WHAT YOU NEED TO DO ▸ Please locate every line in the items below that contains the string "kern" and copy each of those lines.

RECORDS FOR PROCESSING ▸
____

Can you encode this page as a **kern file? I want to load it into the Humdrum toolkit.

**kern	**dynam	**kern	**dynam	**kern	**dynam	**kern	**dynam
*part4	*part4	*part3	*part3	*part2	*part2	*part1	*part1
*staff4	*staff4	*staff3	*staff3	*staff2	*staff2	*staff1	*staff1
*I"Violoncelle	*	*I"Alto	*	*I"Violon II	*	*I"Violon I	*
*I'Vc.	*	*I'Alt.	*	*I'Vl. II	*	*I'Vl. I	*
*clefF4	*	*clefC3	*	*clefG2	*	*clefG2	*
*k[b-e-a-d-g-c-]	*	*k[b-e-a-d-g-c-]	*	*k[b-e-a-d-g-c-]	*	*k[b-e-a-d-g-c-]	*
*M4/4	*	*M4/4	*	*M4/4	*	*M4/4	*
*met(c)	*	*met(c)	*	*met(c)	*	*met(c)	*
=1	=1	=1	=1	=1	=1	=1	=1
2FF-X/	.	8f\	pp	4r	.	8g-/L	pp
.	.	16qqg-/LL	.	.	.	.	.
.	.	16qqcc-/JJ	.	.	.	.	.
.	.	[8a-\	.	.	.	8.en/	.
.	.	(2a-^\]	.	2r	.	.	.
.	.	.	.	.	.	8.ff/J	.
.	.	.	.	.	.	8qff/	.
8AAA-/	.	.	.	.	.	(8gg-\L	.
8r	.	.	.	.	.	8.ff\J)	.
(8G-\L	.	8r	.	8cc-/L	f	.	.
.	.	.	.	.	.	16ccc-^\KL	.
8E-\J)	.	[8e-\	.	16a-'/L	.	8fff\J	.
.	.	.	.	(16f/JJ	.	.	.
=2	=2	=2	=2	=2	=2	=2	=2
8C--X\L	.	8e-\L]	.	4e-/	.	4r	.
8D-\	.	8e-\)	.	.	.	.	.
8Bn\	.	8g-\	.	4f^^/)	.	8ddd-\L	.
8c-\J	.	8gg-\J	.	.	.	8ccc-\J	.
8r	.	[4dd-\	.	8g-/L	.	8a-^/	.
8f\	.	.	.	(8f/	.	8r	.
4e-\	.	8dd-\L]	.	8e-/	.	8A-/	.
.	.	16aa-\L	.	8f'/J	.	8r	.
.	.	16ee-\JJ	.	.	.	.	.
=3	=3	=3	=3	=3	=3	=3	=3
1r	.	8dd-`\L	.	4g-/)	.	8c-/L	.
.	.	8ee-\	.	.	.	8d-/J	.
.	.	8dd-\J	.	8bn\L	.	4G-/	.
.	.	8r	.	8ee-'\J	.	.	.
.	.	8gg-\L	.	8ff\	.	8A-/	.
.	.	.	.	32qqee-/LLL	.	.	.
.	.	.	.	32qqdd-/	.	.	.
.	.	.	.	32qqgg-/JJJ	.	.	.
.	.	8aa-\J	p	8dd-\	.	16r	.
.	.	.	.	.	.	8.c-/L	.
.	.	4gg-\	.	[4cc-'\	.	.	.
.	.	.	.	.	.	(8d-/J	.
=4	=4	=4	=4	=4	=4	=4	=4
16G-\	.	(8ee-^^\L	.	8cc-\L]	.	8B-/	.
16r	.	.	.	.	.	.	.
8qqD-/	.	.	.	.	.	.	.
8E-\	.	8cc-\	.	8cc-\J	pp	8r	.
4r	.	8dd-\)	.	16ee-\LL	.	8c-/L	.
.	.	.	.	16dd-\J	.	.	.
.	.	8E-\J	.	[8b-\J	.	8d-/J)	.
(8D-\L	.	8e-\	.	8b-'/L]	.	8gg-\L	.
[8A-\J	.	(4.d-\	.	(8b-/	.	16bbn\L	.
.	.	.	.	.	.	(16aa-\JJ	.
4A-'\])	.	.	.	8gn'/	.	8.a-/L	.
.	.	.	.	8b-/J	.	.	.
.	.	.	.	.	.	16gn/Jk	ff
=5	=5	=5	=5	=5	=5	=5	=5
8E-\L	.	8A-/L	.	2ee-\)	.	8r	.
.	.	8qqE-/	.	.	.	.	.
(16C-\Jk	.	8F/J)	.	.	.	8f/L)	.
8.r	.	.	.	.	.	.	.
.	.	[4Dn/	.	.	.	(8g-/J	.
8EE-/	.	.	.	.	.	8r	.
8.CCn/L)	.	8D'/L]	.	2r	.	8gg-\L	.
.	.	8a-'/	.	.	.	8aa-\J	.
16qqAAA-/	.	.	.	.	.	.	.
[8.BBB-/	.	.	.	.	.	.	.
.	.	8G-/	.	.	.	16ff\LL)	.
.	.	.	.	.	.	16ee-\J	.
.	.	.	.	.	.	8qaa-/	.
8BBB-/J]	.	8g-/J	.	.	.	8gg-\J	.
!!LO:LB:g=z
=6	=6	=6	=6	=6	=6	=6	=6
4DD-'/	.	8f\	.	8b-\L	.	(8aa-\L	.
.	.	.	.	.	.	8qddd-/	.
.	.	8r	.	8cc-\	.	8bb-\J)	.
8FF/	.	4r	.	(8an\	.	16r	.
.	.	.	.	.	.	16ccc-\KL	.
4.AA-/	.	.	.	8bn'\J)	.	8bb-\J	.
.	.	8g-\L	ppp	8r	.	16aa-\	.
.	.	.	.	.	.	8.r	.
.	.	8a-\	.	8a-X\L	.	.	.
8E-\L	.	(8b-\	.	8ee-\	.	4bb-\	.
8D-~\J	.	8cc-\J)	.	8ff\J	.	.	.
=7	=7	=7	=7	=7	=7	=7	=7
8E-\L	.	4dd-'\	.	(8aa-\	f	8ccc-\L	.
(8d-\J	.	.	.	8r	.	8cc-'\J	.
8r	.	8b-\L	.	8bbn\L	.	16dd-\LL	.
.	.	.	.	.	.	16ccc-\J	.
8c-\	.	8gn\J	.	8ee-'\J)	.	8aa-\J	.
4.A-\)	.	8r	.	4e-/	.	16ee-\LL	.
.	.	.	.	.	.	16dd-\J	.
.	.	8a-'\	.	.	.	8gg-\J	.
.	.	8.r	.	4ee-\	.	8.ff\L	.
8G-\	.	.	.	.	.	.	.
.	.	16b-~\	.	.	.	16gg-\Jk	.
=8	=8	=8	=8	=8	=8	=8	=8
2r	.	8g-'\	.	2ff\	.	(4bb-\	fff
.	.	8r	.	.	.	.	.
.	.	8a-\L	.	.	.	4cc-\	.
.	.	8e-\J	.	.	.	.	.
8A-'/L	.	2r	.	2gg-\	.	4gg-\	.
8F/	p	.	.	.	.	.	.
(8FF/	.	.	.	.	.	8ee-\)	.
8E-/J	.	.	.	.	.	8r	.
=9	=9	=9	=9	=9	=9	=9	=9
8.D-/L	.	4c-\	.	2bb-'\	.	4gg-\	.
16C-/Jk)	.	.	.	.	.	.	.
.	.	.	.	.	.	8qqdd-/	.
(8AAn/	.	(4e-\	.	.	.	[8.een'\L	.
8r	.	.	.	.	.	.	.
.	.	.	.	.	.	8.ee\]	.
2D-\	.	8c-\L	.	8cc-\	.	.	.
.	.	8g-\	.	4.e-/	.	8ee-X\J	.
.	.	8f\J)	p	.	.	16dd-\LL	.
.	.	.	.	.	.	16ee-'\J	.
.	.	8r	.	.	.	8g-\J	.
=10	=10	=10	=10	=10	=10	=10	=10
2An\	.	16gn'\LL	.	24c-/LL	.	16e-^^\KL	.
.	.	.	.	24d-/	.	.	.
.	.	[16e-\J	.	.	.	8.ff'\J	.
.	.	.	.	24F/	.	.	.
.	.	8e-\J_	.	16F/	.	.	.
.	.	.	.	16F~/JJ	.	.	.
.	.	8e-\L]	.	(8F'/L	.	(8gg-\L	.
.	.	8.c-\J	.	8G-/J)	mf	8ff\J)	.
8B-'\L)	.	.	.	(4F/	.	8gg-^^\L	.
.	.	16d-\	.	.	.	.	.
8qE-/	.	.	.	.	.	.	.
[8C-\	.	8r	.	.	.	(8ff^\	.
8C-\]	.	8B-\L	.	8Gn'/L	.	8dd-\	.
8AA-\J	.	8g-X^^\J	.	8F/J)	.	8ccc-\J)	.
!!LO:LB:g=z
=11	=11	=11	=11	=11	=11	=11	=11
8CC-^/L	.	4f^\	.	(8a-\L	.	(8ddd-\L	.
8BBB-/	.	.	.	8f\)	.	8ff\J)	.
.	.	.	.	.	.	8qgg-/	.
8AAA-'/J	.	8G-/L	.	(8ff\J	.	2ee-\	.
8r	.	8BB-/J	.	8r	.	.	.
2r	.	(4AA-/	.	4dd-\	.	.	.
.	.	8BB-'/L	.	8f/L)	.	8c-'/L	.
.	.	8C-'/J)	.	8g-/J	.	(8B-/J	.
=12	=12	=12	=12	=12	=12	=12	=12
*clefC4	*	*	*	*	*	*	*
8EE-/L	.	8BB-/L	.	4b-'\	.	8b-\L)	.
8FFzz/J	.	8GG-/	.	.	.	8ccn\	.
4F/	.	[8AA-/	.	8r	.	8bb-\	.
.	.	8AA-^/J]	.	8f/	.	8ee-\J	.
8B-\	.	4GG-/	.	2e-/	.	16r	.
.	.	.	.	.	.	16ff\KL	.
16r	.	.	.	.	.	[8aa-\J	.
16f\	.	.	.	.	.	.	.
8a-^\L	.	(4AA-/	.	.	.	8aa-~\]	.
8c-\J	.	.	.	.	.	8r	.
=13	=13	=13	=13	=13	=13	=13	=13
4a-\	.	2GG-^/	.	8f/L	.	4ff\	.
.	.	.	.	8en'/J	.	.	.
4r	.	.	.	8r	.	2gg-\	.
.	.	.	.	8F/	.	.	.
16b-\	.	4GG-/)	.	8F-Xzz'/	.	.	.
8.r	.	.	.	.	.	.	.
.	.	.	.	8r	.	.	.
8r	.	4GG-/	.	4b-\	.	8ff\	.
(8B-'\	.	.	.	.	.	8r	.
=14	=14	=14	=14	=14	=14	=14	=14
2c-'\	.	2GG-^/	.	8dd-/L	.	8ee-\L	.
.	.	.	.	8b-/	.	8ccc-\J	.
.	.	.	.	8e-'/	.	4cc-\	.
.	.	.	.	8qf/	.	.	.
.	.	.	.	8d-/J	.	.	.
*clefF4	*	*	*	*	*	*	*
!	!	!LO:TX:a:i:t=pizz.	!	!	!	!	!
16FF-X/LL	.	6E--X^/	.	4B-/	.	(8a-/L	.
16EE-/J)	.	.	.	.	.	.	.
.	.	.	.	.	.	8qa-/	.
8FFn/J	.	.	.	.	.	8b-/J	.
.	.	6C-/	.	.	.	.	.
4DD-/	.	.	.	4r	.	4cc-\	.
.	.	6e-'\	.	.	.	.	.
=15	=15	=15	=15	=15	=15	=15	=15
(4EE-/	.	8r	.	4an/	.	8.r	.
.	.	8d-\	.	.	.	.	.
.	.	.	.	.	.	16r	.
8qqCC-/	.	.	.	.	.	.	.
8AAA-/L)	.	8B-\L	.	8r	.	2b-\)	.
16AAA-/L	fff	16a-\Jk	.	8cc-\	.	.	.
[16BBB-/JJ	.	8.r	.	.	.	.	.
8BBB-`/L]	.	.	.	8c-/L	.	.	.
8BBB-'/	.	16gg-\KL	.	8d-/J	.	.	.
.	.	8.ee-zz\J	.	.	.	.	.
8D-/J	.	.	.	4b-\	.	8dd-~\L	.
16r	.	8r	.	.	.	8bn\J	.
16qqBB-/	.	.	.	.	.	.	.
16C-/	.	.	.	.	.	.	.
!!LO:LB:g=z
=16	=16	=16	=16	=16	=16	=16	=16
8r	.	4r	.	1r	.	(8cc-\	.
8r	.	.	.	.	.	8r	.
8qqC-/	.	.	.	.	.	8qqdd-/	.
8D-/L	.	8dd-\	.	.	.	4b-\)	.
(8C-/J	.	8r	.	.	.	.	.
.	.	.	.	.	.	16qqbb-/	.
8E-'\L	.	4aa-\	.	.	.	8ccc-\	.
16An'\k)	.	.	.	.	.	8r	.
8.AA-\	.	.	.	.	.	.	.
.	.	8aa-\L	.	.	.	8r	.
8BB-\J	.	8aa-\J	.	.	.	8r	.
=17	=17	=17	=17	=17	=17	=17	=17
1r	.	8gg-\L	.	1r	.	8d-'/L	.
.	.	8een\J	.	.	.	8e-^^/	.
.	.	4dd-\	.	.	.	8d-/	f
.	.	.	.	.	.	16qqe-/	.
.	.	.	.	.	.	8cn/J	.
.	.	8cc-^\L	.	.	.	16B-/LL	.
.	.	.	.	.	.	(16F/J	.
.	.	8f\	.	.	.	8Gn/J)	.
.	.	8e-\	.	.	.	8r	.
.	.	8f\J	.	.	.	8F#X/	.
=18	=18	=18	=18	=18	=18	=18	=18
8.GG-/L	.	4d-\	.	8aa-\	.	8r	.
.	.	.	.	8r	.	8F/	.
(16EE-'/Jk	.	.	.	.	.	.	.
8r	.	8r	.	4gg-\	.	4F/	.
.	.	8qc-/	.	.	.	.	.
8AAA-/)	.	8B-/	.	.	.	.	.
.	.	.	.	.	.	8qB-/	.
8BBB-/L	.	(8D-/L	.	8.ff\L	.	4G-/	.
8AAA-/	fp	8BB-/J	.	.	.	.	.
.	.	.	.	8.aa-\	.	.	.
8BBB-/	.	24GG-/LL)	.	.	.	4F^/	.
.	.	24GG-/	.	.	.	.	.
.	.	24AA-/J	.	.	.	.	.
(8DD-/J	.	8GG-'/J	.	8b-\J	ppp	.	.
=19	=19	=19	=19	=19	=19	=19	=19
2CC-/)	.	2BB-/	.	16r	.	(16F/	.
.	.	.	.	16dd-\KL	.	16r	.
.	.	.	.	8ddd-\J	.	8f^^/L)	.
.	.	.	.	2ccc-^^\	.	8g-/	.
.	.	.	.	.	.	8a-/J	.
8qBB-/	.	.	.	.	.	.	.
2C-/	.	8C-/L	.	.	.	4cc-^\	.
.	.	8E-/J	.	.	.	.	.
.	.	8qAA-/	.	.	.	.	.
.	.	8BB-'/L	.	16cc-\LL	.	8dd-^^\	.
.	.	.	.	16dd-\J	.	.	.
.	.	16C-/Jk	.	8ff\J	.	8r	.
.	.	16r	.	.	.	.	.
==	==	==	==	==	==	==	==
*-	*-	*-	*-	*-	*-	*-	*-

____

THE COMPLETED TASK ▸
Can you encode this page as a **kern file? I want to load it into the Humdrum toolkit.
**kern	**dynam	**kern	**dynam	**kern	**dynam	**kern	**dynam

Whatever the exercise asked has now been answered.